Write out every record below exactly as it stands, leaving the pictures out.

(Shape state change listings)
****

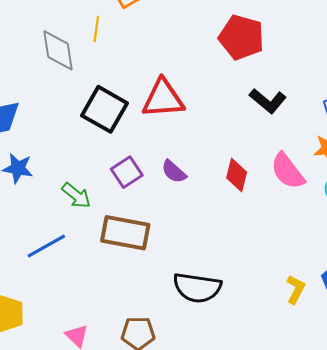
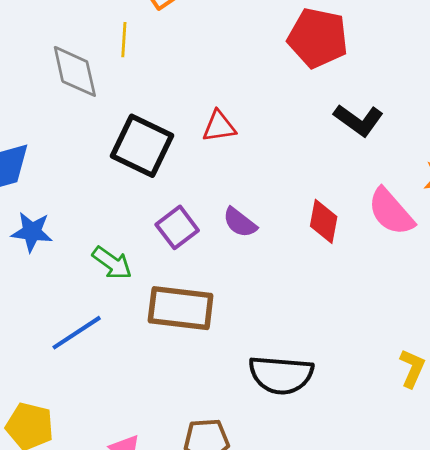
red triangle: (163, 99) -> (219, 126), size x0.6

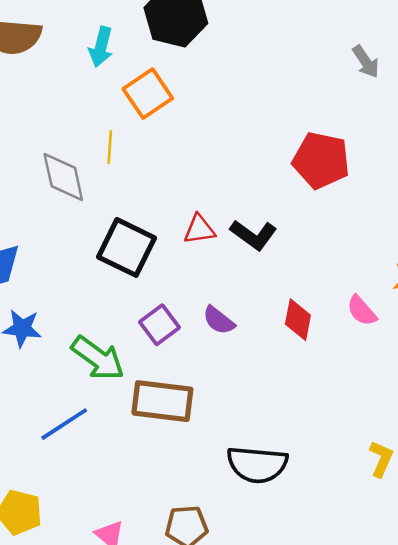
red pentagon: (318, 38) -> (321, 160), moved
black L-shape: (359, 120) -> (253, 235), moved
pink semicircle: (391, 212) -> (362, 311), size x0.7
green arrow: (112, 263) -> (98, 358), size x1.4

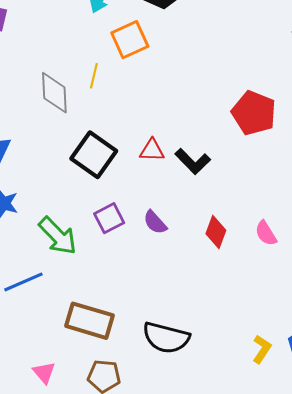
brown rectangle: (162, 401) -> (89, 321), moved

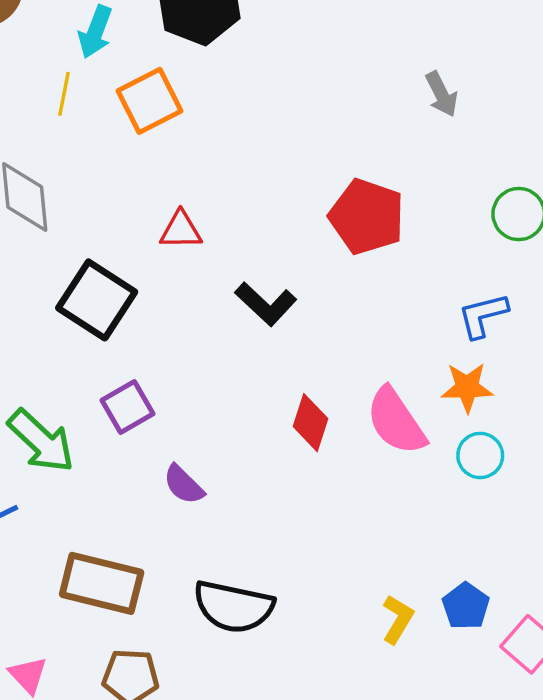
yellow line: (94, 76) -> (64, 94), moved
red triangle: (152, 150) -> (181, 230), moved
purple semicircle: (155, 222) -> (184, 485), moved
pink semicircle: (266, 233) -> (396, 421), size x1.6

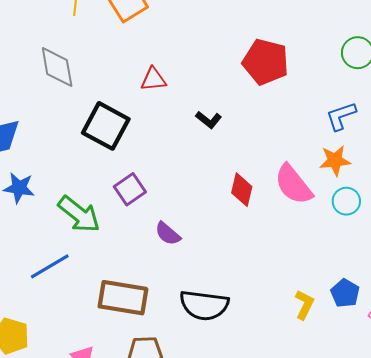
black L-shape: (266, 304) -> (209, 120), size x0.7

****

COMPLETED TASK >>
red triangle: (163, 99) -> (219, 126), size x0.6

red pentagon: (318, 38) -> (321, 160), moved
black L-shape: (359, 120) -> (253, 235), moved
pink semicircle: (391, 212) -> (362, 311), size x0.7
green arrow: (112, 263) -> (98, 358), size x1.4

brown rectangle: (162, 401) -> (89, 321), moved

yellow line: (94, 76) -> (64, 94), moved
red triangle: (152, 150) -> (181, 230), moved
purple semicircle: (155, 222) -> (184, 485), moved
pink semicircle: (266, 233) -> (396, 421), size x1.6

black L-shape: (266, 304) -> (209, 120), size x0.7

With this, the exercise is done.